* [Change listing data]:
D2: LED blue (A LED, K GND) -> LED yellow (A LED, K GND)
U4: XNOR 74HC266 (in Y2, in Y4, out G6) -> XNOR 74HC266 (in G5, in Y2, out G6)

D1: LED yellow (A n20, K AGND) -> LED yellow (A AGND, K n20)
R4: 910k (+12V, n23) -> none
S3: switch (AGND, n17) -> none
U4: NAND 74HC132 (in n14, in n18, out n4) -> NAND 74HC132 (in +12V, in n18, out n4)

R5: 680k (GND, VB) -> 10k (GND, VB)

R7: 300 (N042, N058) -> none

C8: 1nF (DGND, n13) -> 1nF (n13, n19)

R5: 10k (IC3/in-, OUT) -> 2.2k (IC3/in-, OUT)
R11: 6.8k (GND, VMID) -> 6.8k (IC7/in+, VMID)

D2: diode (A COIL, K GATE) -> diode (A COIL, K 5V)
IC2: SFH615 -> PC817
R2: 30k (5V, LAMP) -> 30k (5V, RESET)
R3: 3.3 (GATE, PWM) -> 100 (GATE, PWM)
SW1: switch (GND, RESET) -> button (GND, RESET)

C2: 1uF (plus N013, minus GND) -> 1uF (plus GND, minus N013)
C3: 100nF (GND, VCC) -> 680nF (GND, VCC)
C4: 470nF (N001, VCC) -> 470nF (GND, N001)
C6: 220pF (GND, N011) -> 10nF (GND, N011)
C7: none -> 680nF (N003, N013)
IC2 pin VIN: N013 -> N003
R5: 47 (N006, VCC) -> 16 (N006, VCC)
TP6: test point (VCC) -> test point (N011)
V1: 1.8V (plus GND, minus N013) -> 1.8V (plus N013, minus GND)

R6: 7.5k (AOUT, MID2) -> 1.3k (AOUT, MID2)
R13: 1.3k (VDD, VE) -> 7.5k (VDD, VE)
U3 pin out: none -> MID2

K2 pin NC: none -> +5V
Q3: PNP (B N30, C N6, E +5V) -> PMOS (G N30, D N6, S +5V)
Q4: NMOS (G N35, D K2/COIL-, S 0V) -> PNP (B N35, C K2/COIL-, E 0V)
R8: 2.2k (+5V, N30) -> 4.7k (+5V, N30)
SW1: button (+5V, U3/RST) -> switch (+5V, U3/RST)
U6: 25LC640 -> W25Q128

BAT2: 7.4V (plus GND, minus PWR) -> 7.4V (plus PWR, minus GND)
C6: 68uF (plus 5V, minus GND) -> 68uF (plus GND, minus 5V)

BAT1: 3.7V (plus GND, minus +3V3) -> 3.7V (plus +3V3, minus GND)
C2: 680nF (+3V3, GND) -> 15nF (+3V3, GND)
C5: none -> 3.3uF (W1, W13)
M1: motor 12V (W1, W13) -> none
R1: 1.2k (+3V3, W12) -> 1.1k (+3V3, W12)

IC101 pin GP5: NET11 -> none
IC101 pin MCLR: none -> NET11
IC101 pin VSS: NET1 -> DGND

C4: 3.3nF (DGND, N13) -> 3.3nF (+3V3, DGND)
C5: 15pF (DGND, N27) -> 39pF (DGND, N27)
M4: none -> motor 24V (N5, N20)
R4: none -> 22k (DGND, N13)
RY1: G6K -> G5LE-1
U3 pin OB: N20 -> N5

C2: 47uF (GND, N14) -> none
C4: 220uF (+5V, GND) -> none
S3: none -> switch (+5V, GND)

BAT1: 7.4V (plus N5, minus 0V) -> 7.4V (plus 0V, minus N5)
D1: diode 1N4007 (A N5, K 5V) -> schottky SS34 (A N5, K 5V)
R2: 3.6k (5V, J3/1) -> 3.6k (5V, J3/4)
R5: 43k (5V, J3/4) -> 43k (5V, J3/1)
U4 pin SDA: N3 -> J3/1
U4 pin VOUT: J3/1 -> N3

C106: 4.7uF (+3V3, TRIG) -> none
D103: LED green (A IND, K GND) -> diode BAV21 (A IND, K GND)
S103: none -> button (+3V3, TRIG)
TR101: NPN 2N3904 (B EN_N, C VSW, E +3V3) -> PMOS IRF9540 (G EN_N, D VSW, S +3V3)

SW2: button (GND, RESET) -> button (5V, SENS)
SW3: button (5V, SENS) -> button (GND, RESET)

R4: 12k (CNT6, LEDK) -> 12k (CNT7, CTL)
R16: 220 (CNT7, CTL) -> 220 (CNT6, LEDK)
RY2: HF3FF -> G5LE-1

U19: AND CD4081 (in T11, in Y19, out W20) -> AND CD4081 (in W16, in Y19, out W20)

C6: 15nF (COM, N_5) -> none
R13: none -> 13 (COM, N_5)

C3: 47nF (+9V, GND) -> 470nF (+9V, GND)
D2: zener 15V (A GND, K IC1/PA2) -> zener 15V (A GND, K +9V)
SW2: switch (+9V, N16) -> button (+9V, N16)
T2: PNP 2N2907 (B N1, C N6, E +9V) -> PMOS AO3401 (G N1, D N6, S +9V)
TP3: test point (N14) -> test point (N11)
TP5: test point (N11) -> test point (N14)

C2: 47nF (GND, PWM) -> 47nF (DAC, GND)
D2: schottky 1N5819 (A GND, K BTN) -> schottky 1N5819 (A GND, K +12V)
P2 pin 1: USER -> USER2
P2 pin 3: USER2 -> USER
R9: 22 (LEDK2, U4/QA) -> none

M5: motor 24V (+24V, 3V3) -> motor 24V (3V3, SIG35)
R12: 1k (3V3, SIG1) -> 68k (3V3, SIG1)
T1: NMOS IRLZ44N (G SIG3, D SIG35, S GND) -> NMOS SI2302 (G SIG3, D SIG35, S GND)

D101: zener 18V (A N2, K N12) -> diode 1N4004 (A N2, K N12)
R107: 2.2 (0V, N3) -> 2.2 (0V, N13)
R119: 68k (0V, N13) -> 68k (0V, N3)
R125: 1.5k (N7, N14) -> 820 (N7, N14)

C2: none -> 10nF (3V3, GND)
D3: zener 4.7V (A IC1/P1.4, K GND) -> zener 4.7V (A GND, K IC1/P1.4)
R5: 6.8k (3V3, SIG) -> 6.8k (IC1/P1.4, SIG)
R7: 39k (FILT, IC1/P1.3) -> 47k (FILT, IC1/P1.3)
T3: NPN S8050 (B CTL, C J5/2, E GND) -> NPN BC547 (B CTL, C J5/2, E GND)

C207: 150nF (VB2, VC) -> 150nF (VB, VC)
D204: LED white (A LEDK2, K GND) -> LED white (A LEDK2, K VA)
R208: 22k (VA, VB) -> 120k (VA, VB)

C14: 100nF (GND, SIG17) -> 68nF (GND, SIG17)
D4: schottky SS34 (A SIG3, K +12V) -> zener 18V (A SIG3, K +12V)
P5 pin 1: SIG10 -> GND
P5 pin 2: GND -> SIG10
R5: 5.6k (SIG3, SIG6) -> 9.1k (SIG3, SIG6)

* [Your assignment]:
Look above for the line holding "C4: 3.3nF (DGND, N13) -> 3.3nF (+3V3, DGND)", then set down exactly that line and every line after it up to and including the line holding "U4 pin SDA: N3 -> J3/1", with nothing else.

* [Response]:
C4: 3.3nF (DGND, N13) -> 3.3nF (+3V3, DGND)
C5: 15pF (DGND, N27) -> 39pF (DGND, N27)
M4: none -> motor 24V (N5, N20)
R4: none -> 22k (DGND, N13)
RY1: G6K -> G5LE-1
U3 pin OB: N20 -> N5

C2: 47uF (GND, N14) -> none
C4: 220uF (+5V, GND) -> none
S3: none -> switch (+5V, GND)

BAT1: 7.4V (plus N5, minus 0V) -> 7.4V (plus 0V, minus N5)
D1: diode 1N4007 (A N5, K 5V) -> schottky SS34 (A N5, K 5V)
R2: 3.6k (5V, J3/1) -> 3.6k (5V, J3/4)
R5: 43k (5V, J3/4) -> 43k (5V, J3/1)
U4 pin SDA: N3 -> J3/1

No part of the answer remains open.